Pictures stay out of the output. Return exactly the lines below from the one with "C11: 1.5nF (CT, GND) -> 1.5nF (+12V, GND)" down to the one with "R7: 91k (THR2, TICK2) -> none", both included, and nothing more.
Segment Open
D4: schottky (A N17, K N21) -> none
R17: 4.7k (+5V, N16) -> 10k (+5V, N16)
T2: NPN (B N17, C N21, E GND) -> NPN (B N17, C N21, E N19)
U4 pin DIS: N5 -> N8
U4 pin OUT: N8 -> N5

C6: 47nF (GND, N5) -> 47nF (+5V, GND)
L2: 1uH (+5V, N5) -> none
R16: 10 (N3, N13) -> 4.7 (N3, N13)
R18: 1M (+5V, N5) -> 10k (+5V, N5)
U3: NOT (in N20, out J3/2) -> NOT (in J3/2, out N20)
Segment Closed
Segment Open
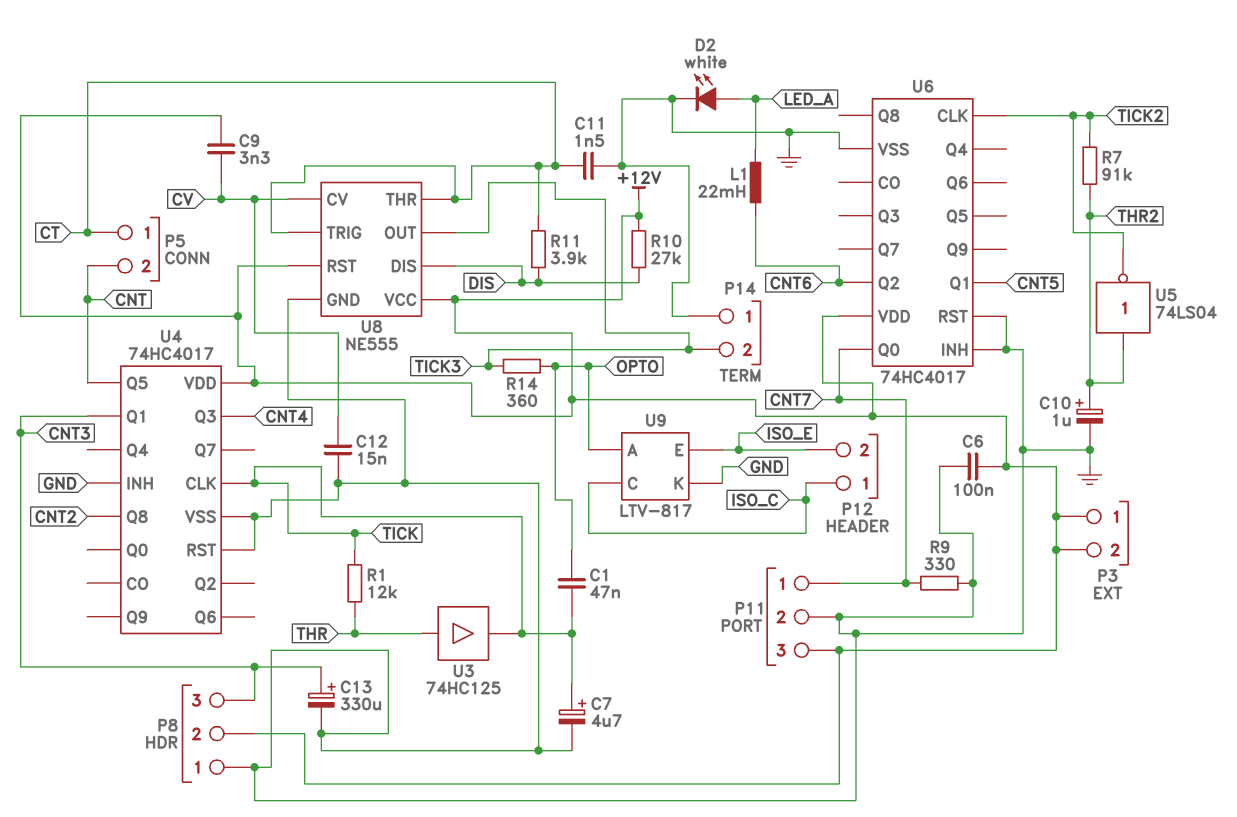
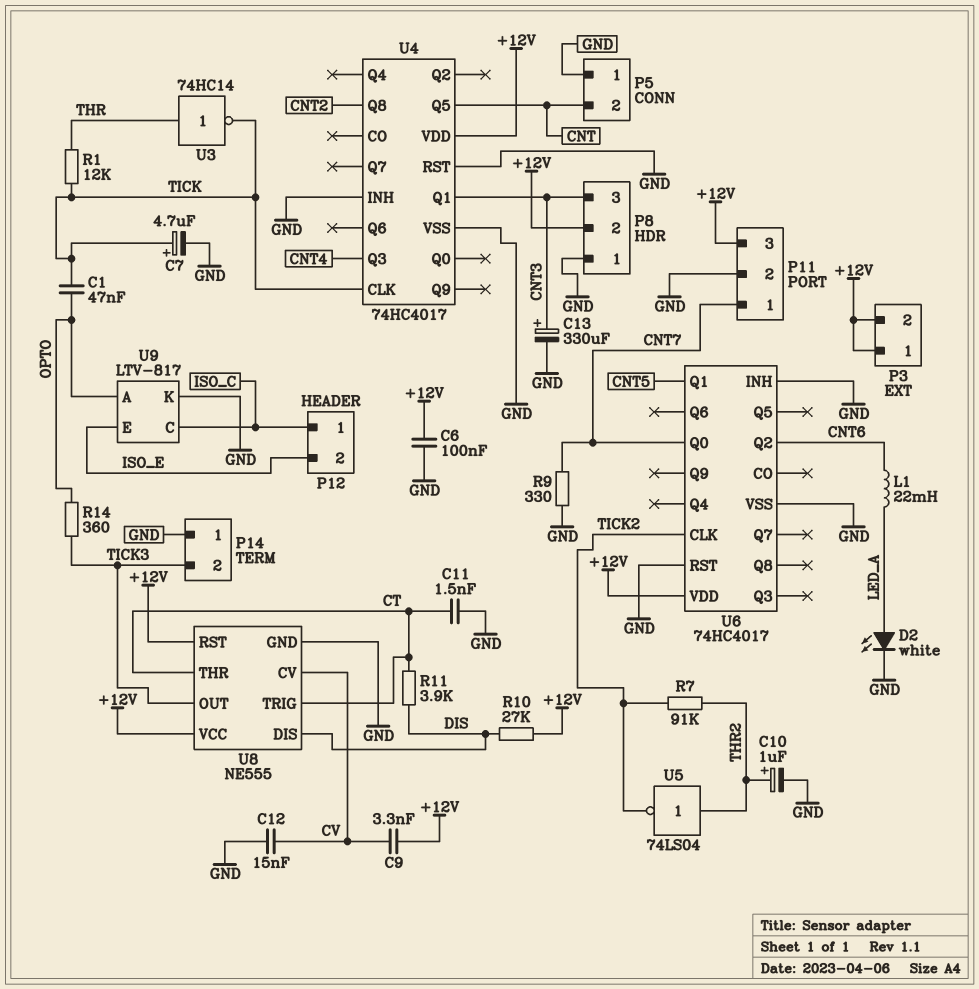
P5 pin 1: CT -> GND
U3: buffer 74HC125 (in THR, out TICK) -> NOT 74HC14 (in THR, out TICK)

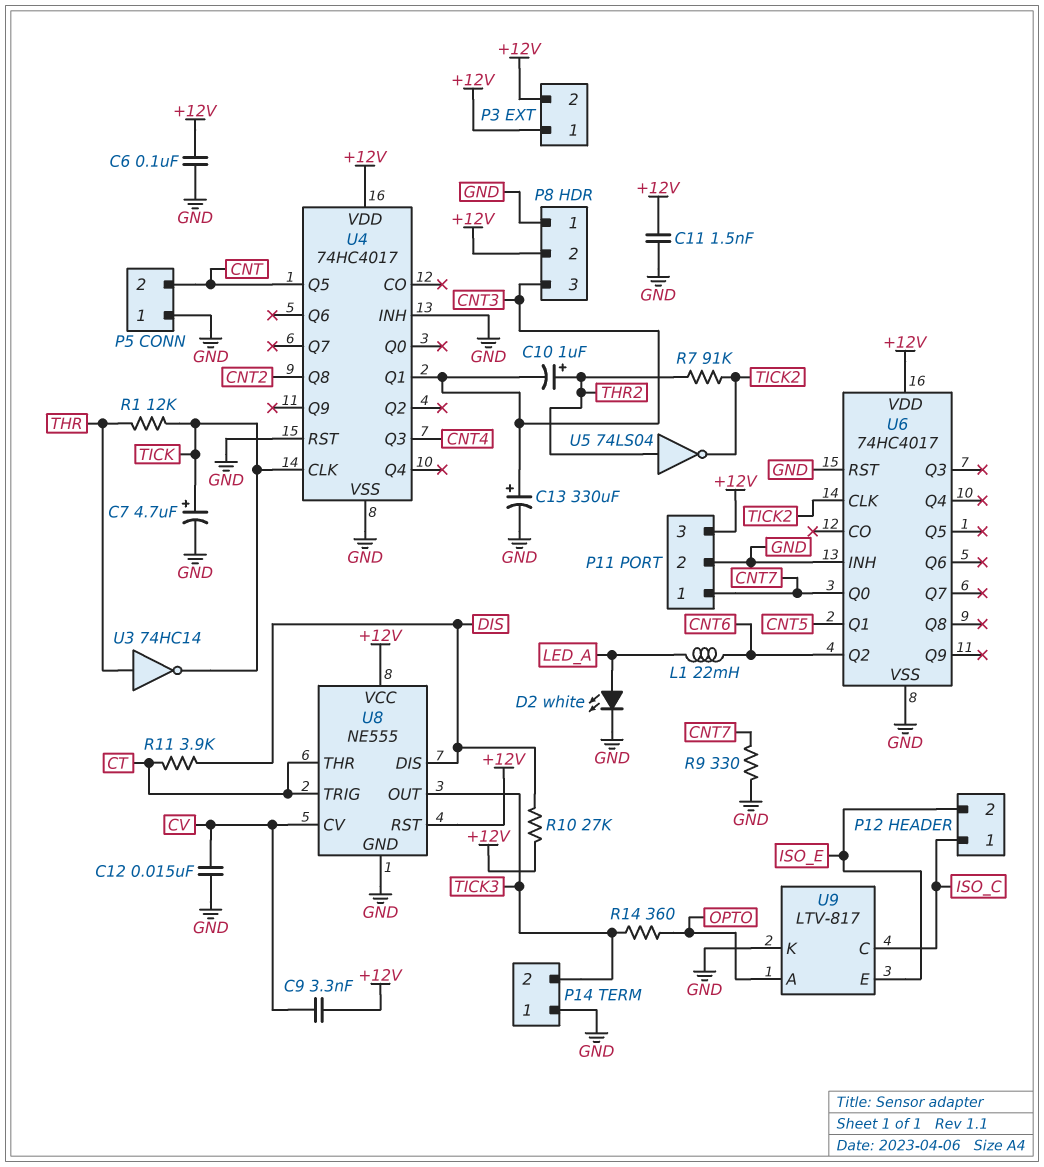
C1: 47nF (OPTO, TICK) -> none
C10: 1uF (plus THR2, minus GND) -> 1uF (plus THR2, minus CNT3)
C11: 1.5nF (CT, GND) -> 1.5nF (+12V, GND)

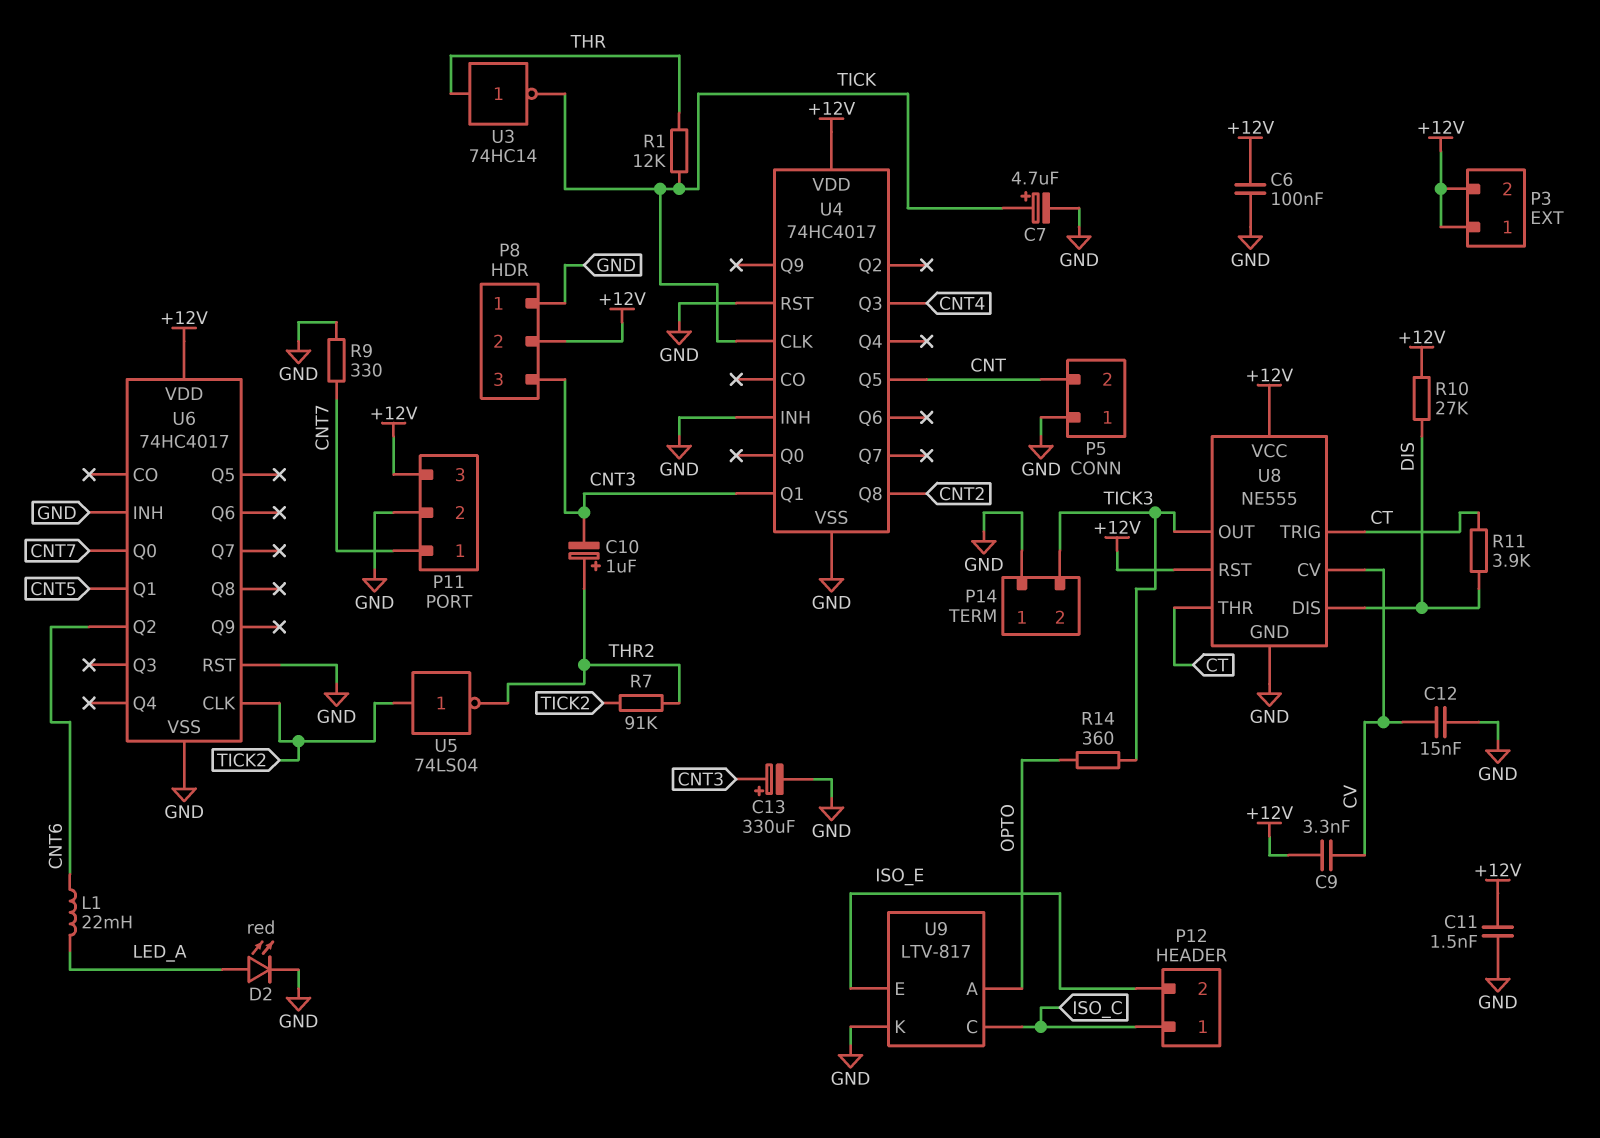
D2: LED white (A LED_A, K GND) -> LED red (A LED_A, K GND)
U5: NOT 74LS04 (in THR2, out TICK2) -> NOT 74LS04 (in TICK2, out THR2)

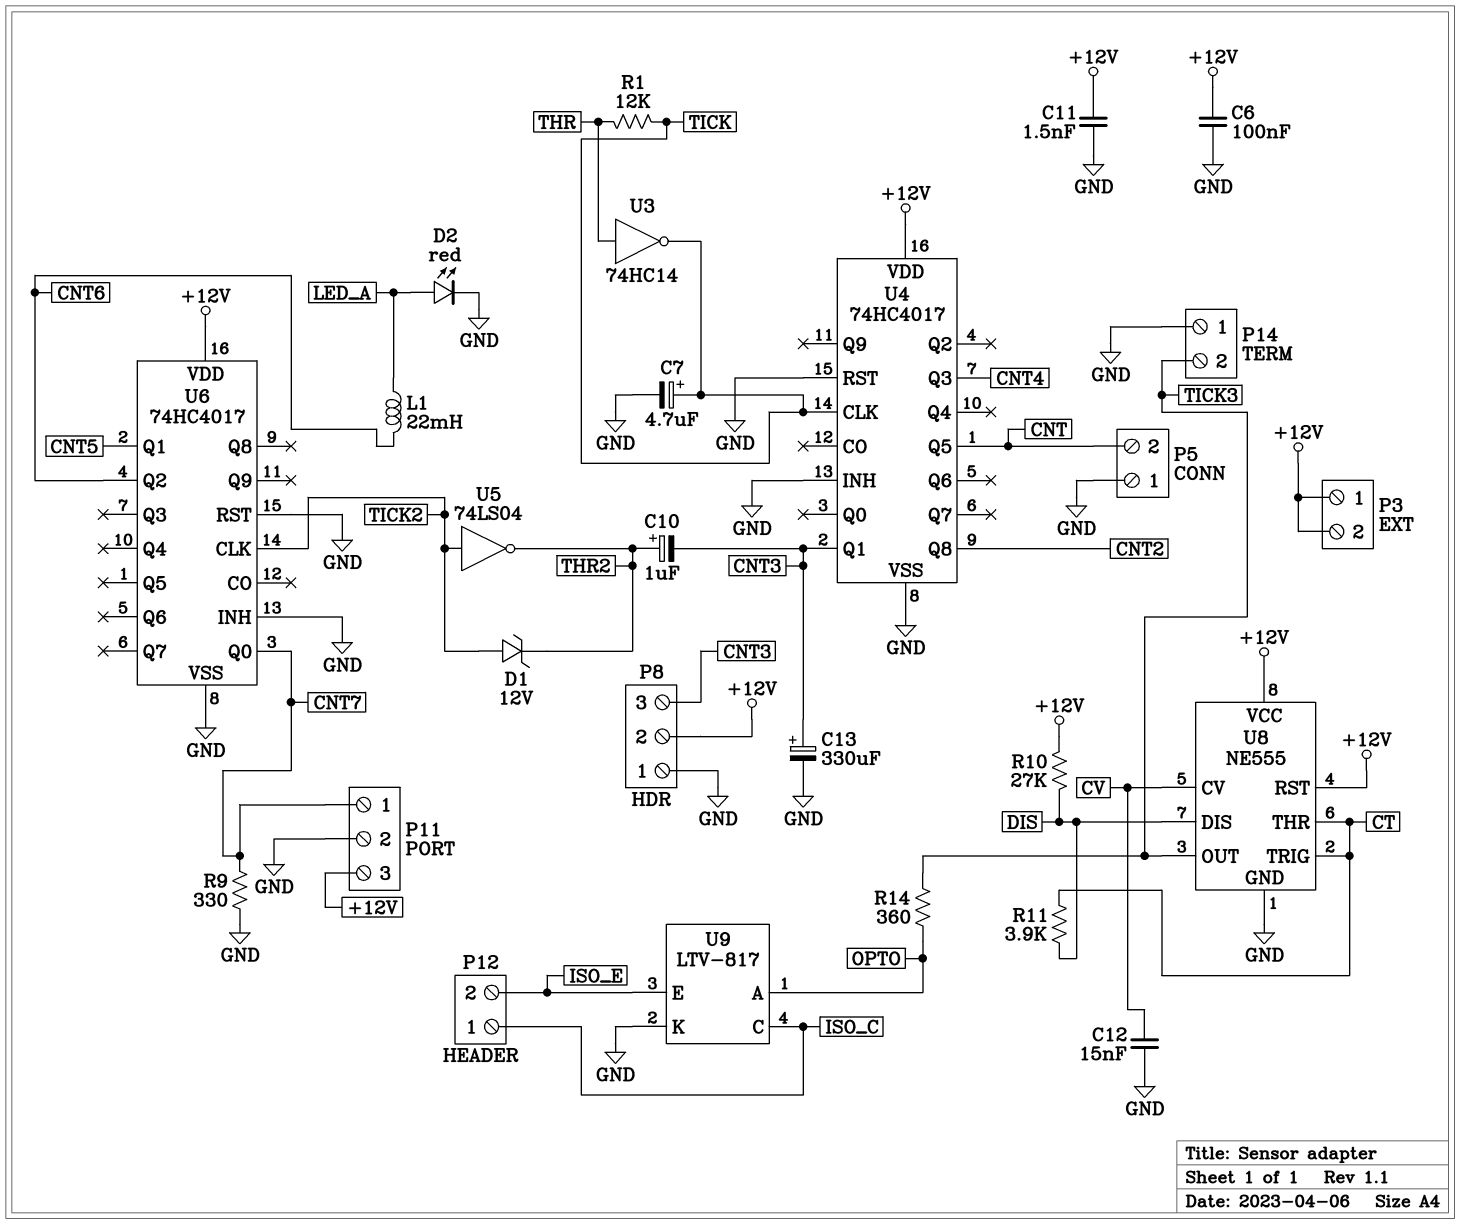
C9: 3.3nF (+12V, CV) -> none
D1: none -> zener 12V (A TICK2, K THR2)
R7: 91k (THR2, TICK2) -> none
Segment Closed
RESULT
C11: 1.5nF (CT, GND) -> 1.5nF (+12V, GND)

D2: LED white (A LED_A, K GND) -> LED red (A LED_A, K GND)
U5: NOT 74LS04 (in THR2, out TICK2) -> NOT 74LS04 (in TICK2, out THR2)

C9: 3.3nF (+12V, CV) -> none
D1: none -> zener 12V (A TICK2, K THR2)
R7: 91k (THR2, TICK2) -> none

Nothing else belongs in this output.